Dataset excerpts
:::
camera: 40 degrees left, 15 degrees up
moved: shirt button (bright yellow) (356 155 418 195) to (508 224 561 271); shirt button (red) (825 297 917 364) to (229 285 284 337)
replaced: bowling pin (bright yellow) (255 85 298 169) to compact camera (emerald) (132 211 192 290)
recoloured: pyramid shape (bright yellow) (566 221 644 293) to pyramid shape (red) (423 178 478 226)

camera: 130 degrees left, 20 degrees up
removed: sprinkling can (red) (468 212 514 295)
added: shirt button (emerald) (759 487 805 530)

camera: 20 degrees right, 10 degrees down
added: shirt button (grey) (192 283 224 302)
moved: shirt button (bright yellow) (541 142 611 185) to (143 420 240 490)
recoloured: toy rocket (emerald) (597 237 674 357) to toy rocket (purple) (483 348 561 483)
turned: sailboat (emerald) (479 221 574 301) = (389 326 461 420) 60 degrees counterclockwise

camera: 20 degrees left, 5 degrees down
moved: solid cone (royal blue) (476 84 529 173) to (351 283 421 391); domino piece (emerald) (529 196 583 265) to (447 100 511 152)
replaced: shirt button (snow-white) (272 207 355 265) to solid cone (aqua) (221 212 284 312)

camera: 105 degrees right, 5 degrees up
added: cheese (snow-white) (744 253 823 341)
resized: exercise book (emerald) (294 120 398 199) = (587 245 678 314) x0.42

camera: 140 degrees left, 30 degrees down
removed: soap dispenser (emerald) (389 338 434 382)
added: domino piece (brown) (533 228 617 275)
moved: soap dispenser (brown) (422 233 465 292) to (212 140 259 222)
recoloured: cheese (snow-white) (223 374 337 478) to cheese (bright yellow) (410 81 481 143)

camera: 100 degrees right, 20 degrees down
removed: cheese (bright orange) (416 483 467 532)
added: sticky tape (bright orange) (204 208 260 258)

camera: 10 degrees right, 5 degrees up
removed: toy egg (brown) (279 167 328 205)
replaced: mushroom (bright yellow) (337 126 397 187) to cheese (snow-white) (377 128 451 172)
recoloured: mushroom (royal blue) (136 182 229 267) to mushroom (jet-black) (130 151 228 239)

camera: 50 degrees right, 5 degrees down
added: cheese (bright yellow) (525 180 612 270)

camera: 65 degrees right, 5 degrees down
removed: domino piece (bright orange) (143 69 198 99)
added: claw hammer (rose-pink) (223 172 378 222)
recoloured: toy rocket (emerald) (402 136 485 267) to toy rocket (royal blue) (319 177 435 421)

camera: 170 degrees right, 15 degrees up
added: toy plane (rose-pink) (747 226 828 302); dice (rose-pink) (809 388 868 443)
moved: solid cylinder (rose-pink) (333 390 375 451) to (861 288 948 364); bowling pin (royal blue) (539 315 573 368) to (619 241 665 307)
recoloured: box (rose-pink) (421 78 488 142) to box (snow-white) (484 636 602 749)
:::
■ Task objective ■
Give back the opening line of the records above and every line after it, up to and including the one with "replaced: bowling pin", unchanged.

■ Solution for this exercise ■
camera: 40 degrees left, 15 degrees up
moved: shirt button (bright yellow) (356 155 418 195) to (508 224 561 271); shirt button (red) (825 297 917 364) to (229 285 284 337)
replaced: bowling pin (bright yellow) (255 85 298 169) to compact camera (emerald) (132 211 192 290)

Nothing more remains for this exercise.